Written task
Copy every line from the entries below that contains the word "kern".

>> start

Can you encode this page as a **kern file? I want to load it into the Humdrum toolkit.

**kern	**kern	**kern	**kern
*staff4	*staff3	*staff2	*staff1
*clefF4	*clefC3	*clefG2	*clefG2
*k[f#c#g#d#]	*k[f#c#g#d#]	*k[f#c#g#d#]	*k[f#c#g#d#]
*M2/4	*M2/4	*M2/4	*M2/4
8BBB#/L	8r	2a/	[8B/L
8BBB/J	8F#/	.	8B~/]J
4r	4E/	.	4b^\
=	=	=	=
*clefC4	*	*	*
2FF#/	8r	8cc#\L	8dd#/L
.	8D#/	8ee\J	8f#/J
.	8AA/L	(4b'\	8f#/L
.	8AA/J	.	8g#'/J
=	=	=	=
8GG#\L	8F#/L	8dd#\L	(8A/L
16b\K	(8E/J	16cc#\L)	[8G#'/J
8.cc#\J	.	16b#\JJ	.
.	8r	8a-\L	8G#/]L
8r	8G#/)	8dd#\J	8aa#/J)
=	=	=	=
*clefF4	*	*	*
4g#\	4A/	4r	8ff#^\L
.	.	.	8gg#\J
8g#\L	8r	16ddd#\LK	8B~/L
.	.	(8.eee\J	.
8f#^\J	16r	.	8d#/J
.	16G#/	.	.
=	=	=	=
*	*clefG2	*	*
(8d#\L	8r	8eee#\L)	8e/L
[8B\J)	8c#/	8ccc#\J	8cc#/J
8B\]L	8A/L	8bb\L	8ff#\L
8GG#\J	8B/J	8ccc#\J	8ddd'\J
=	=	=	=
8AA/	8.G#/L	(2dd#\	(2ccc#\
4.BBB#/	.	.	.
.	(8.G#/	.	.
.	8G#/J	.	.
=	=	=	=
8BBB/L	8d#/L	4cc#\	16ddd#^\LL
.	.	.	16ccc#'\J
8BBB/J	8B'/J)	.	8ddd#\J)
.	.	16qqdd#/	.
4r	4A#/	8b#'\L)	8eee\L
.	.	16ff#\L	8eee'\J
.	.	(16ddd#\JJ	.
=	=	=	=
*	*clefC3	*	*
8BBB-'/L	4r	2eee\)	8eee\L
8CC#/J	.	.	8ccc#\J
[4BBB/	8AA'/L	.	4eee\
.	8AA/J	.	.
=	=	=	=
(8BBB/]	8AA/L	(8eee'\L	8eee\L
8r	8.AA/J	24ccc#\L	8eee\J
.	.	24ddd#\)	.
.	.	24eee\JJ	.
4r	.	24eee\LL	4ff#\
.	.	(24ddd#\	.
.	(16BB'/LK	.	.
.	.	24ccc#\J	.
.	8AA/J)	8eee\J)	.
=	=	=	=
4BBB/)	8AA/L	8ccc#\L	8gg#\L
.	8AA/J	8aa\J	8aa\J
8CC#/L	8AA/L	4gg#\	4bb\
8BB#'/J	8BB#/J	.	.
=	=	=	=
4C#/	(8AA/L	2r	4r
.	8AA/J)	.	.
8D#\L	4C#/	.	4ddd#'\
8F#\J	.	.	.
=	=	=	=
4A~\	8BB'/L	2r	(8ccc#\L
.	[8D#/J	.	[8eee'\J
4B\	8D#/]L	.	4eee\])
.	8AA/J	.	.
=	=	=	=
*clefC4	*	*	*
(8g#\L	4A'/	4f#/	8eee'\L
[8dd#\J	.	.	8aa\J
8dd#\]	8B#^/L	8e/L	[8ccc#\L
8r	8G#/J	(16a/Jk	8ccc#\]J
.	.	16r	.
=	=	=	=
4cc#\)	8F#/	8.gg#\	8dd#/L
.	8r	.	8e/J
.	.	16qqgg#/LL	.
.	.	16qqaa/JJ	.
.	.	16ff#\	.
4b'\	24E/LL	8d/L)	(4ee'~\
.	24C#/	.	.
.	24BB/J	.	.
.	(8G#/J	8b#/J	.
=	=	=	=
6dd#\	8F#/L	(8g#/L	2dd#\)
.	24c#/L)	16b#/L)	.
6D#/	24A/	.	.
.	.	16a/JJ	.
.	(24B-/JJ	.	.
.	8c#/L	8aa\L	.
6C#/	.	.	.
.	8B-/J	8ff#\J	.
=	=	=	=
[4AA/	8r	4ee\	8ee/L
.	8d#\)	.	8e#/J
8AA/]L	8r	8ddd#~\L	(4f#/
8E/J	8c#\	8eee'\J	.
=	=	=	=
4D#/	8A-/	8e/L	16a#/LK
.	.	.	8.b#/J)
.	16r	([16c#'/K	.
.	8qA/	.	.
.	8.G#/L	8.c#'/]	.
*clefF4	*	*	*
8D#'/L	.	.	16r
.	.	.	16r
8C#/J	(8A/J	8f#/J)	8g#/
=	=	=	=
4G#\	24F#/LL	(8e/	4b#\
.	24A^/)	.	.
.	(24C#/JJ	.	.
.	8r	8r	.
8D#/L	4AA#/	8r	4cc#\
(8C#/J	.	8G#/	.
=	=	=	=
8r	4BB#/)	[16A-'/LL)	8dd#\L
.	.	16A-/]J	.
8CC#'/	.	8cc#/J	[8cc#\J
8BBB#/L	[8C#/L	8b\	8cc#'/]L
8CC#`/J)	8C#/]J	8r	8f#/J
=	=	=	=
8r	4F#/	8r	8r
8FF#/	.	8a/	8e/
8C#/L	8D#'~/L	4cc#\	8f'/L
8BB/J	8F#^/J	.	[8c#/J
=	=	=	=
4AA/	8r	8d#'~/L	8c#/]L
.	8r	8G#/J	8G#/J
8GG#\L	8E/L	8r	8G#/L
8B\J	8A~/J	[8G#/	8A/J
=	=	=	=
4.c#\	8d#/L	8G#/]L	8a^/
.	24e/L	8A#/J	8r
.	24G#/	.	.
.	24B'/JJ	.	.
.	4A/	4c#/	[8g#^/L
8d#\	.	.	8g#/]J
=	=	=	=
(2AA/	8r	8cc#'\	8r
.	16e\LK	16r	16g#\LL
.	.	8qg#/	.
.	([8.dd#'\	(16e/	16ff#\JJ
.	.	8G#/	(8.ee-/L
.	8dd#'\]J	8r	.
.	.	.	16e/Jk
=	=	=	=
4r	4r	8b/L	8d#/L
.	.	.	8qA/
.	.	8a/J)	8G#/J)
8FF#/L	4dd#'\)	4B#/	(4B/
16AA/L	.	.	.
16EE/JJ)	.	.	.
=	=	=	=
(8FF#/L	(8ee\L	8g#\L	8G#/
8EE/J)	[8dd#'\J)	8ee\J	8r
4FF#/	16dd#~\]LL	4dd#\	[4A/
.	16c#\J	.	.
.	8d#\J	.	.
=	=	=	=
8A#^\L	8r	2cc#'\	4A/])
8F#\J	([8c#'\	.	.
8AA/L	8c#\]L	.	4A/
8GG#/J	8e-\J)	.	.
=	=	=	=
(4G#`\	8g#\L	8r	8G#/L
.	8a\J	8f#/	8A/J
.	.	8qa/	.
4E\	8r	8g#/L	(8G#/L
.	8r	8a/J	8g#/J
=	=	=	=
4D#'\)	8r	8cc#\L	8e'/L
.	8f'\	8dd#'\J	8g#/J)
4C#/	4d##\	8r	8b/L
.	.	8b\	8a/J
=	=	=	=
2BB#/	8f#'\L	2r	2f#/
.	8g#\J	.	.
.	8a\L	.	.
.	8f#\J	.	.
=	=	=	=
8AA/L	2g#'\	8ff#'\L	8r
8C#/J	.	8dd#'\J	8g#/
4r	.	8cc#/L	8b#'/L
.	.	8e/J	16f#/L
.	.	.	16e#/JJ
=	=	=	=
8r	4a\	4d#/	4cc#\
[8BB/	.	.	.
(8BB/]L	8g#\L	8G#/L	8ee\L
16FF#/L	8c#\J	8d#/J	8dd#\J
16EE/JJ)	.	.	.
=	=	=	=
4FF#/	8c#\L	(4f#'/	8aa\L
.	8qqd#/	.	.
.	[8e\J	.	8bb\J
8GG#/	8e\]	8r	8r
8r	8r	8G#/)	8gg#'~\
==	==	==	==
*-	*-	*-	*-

>> end

Task output
Can you encode this page as a **kern file? I want to load it into the Humdrum toolkit.
**kern	**kern	**kern	**kern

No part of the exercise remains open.